> [GIVEN INFORMATION]
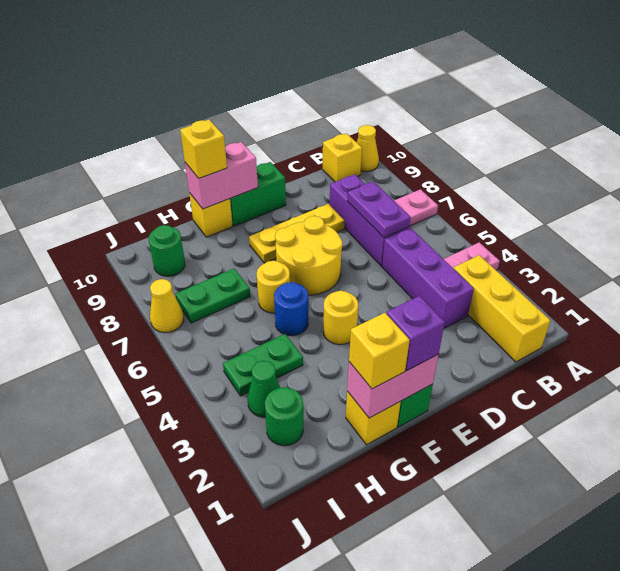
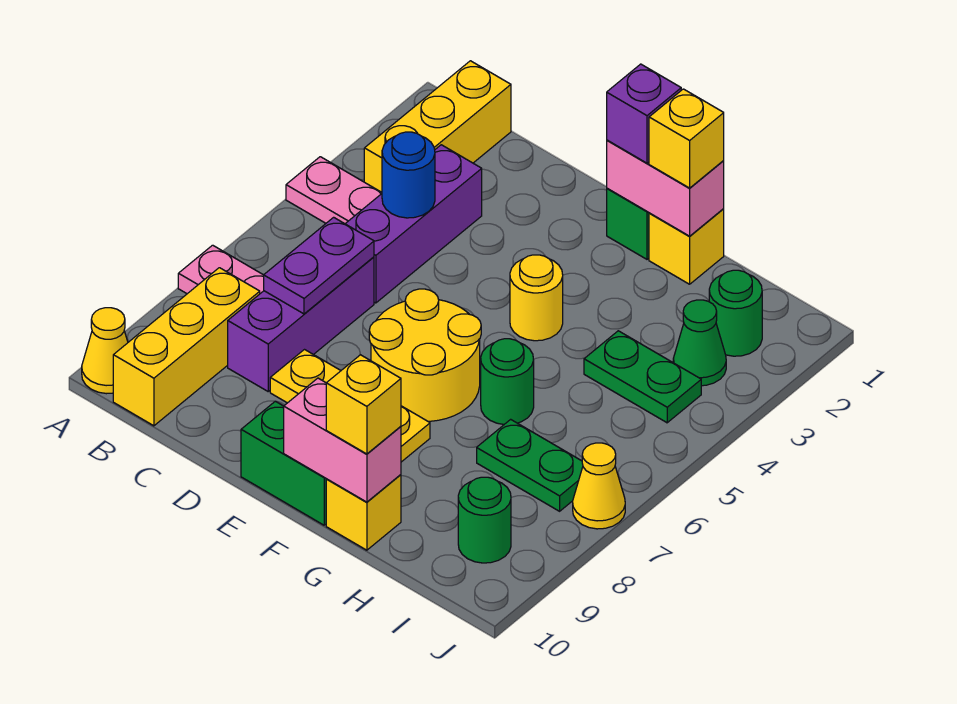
yellow brick B10 level 1 -> yellow brick B8:B10 level 1
blue round brick G5 level 1 -> blue round brick C4 level 2
yellow round brick G6 level 1 -> green round brick G6 level 1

> [DESCRIPTION OF THE TASK]
Beginning with the line in which "blue round brick G5" appears, set down each line through the last one in the listing, unchanged and with no extras.

> [SOLUTION TO THE PROBLEM]
blue round brick G5 level 1 -> blue round brick C4 level 2
yellow round brick G6 level 1 -> green round brick G6 level 1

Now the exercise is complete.